◆ ABOUT THIS EXERCISE ◆
Without including any pictures, write out the listing below exactly.
(Beginning of GIVEN RECORDS)
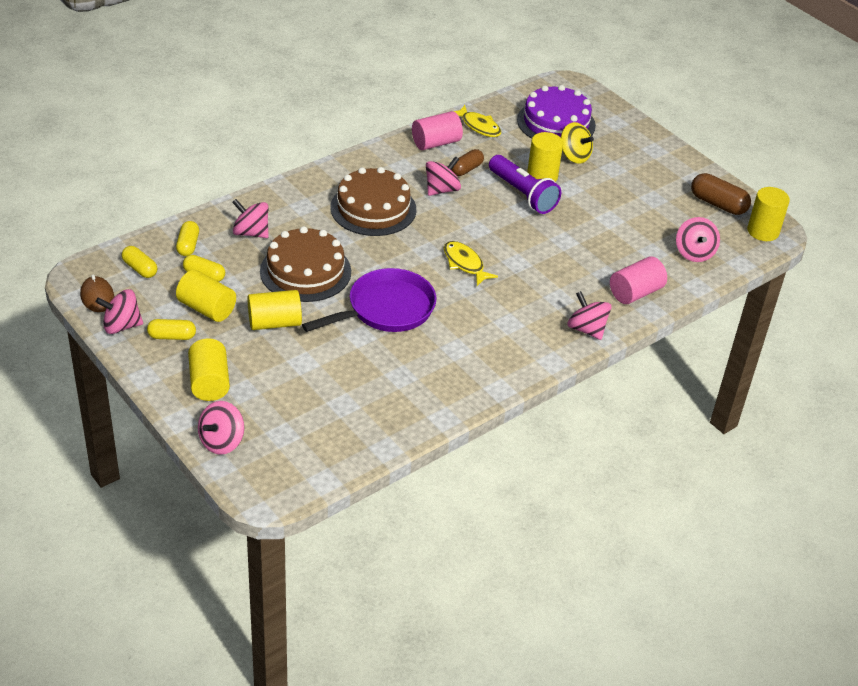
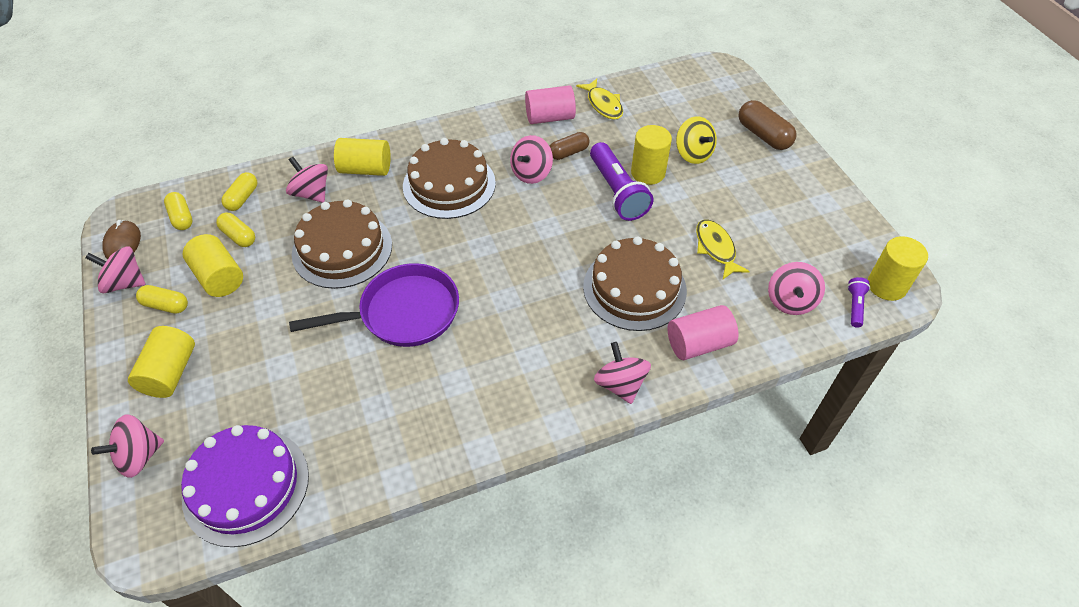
camera: 20 degrees right, 10 degrees up
(274, 323) = (277, 308): yellow cylinder -> yellow cylinder (365, 169)
(442, 190) = (531, 173): pink spinning top -> pink spinning top turned 150 degrees clockwise
(465, 264) = (515, 269): yellow fish -> yellow fish (716, 248)
(556, 123) = (688, 111): purple cake -> purple cake (246, 486)
(568, 262) = (634, 288): none -> brown cake
(718, 204) = (841, 239): brown capsule -> brown capsule (763, 135)
(744, 249) = (855, 306): none -> purple flashlight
(End of GIVEN RECORDS)
◆ SOLVED PROBLEM ◆
camera: 20 degrees right, 10 degrees up
(274, 323) = (277, 308): yellow cylinder -> yellow cylinder (365, 169)
(442, 190) = (531, 173): pink spinning top -> pink spinning top turned 150 degrees clockwise
(465, 264) = (515, 269): yellow fish -> yellow fish (716, 248)
(556, 123) = (688, 111): purple cake -> purple cake (246, 486)
(568, 262) = (634, 288): none -> brown cake
(718, 204) = (841, 239): brown capsule -> brown capsule (763, 135)
(744, 249) = (855, 306): none -> purple flashlight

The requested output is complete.